Dataset extract:
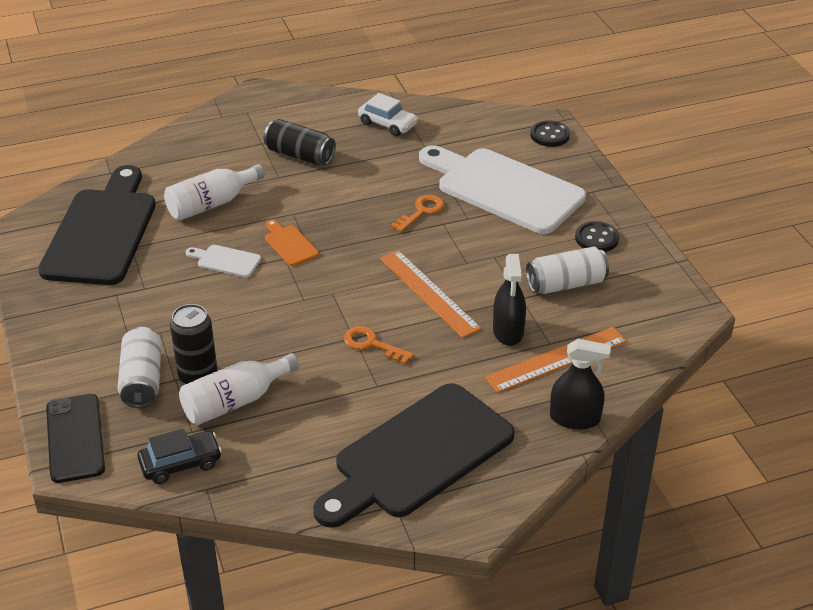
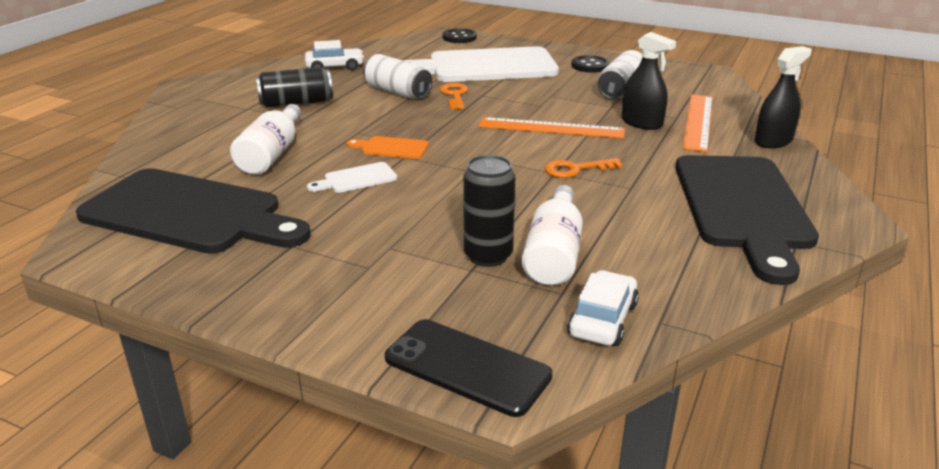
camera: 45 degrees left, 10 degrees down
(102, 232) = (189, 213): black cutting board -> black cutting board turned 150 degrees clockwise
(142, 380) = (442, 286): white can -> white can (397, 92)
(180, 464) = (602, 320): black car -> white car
...
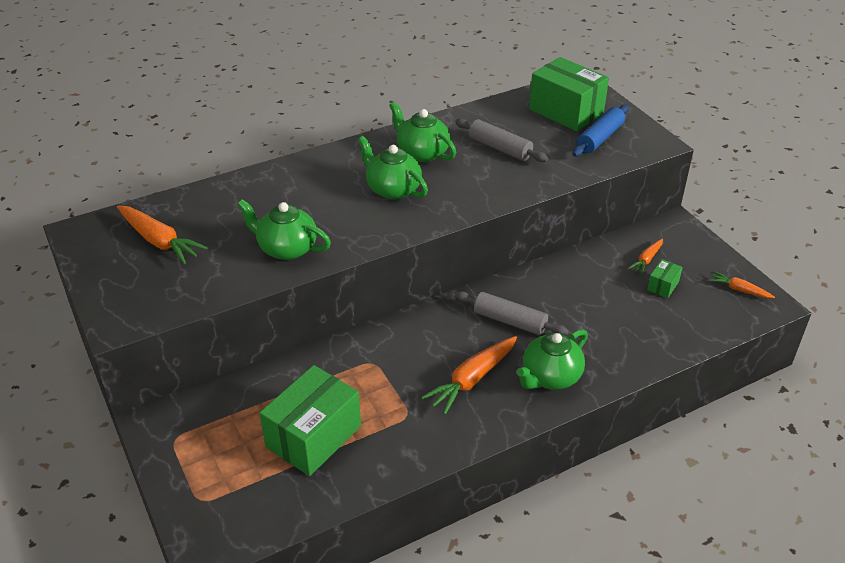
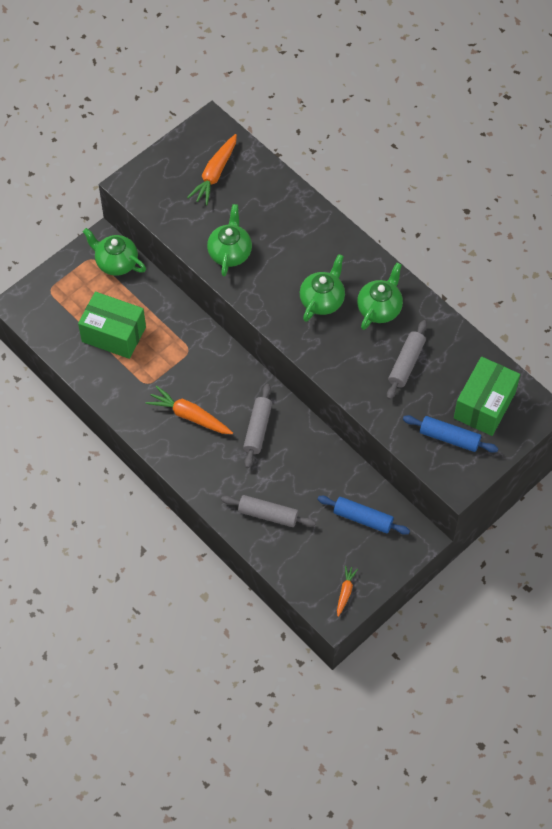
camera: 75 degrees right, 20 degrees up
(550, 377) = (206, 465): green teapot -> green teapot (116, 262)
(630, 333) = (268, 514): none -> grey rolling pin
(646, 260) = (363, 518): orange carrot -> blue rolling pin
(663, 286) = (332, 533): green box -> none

What to do: Among the lines of the data, which ones contain the word "camera"? Show them.

Exercise answer:
camera: 45 degrees left, 10 degrees down
camera: 75 degrees right, 20 degrees up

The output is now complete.